(Task data begins)

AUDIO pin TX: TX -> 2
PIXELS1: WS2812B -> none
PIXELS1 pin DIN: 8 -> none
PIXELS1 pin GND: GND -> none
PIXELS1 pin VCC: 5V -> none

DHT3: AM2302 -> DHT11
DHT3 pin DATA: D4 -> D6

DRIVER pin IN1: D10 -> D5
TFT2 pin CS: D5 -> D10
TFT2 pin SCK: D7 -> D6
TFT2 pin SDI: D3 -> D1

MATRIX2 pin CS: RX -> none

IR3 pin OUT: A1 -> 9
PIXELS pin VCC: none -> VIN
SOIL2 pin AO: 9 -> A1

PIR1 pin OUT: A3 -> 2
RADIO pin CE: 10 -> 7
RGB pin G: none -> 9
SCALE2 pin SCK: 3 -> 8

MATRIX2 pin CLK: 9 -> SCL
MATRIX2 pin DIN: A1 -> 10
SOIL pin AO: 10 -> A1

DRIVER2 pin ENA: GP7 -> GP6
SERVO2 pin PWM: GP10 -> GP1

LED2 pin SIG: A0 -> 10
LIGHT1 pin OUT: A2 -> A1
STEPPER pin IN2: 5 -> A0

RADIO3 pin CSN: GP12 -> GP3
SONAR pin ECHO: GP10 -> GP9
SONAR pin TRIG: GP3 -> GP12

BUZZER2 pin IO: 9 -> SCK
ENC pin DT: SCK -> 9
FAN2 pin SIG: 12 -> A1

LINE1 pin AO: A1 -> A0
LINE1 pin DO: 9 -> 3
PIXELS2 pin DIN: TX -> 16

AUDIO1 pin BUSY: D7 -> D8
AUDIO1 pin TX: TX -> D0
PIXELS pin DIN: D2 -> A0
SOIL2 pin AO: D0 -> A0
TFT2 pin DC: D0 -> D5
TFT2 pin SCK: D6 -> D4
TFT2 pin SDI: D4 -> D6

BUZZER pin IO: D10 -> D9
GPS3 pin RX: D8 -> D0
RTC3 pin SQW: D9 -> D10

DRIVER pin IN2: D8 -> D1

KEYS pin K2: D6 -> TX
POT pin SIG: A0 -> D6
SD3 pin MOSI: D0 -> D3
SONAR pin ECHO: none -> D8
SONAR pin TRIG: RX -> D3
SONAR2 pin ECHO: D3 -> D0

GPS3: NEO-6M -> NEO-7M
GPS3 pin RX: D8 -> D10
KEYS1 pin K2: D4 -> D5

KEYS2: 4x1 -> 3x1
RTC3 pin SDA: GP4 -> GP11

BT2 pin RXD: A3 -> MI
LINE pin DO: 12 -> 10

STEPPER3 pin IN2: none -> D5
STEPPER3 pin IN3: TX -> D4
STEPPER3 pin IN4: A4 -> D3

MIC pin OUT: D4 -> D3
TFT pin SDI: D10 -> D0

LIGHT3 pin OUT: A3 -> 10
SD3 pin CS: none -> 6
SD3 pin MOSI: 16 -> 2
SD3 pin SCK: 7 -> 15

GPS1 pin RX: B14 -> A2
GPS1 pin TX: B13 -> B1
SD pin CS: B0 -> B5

(Task data ends)

Prompt: Reprint the entries above in full, exactly as they are.

Exercise output:
AUDIO pin TX: TX -> 2
PIXELS1: WS2812B -> none
PIXELS1 pin DIN: 8 -> none
PIXELS1 pin GND: GND -> none
PIXELS1 pin VCC: 5V -> none

DHT3: AM2302 -> DHT11
DHT3 pin DATA: D4 -> D6

DRIVER pin IN1: D10 -> D5
TFT2 pin CS: D5 -> D10
TFT2 pin SCK: D7 -> D6
TFT2 pin SDI: D3 -> D1

MATRIX2 pin CS: RX -> none

IR3 pin OUT: A1 -> 9
PIXELS pin VCC: none -> VIN
SOIL2 pin AO: 9 -> A1

PIR1 pin OUT: A3 -> 2
RADIO pin CE: 10 -> 7
RGB pin G: none -> 9
SCALE2 pin SCK: 3 -> 8

MATRIX2 pin CLK: 9 -> SCL
MATRIX2 pin DIN: A1 -> 10
SOIL pin AO: 10 -> A1

DRIVER2 pin ENA: GP7 -> GP6
SERVO2 pin PWM: GP10 -> GP1

LED2 pin SIG: A0 -> 10
LIGHT1 pin OUT: A2 -> A1
STEPPER pin IN2: 5 -> A0

RADIO3 pin CSN: GP12 -> GP3
SONAR pin ECHO: GP10 -> GP9
SONAR pin TRIG: GP3 -> GP12

BUZZER2 pin IO: 9 -> SCK
ENC pin DT: SCK -> 9
FAN2 pin SIG: 12 -> A1

LINE1 pin AO: A1 -> A0
LINE1 pin DO: 9 -> 3
PIXELS2 pin DIN: TX -> 16

AUDIO1 pin BUSY: D7 -> D8
AUDIO1 pin TX: TX -> D0
PIXELS pin DIN: D2 -> A0
SOIL2 pin AO: D0 -> A0
TFT2 pin DC: D0 -> D5
TFT2 pin SCK: D6 -> D4
TFT2 pin SDI: D4 -> D6

BUZZER pin IO: D10 -> D9
GPS3 pin RX: D8 -> D0
RTC3 pin SQW: D9 -> D10

DRIVER pin IN2: D8 -> D1

KEYS pin K2: D6 -> TX
POT pin SIG: A0 -> D6
SD3 pin MOSI: D0 -> D3
SONAR pin ECHO: none -> D8
SONAR pin TRIG: RX -> D3
SONAR2 pin ECHO: D3 -> D0

GPS3: NEO-6M -> NEO-7M
GPS3 pin RX: D8 -> D10
KEYS1 pin K2: D4 -> D5

KEYS2: 4x1 -> 3x1
RTC3 pin SDA: GP4 -> GP11

BT2 pin RXD: A3 -> MI
LINE pin DO: 12 -> 10

STEPPER3 pin IN2: none -> D5
STEPPER3 pin IN3: TX -> D4
STEPPER3 pin IN4: A4 -> D3

MIC pin OUT: D4 -> D3
TFT pin SDI: D10 -> D0

LIGHT3 pin OUT: A3 -> 10
SD3 pin CS: none -> 6
SD3 pin MOSI: 16 -> 2
SD3 pin SCK: 7 -> 15

GPS1 pin RX: B14 -> A2
GPS1 pin TX: B13 -> B1
SD pin CS: B0 -> B5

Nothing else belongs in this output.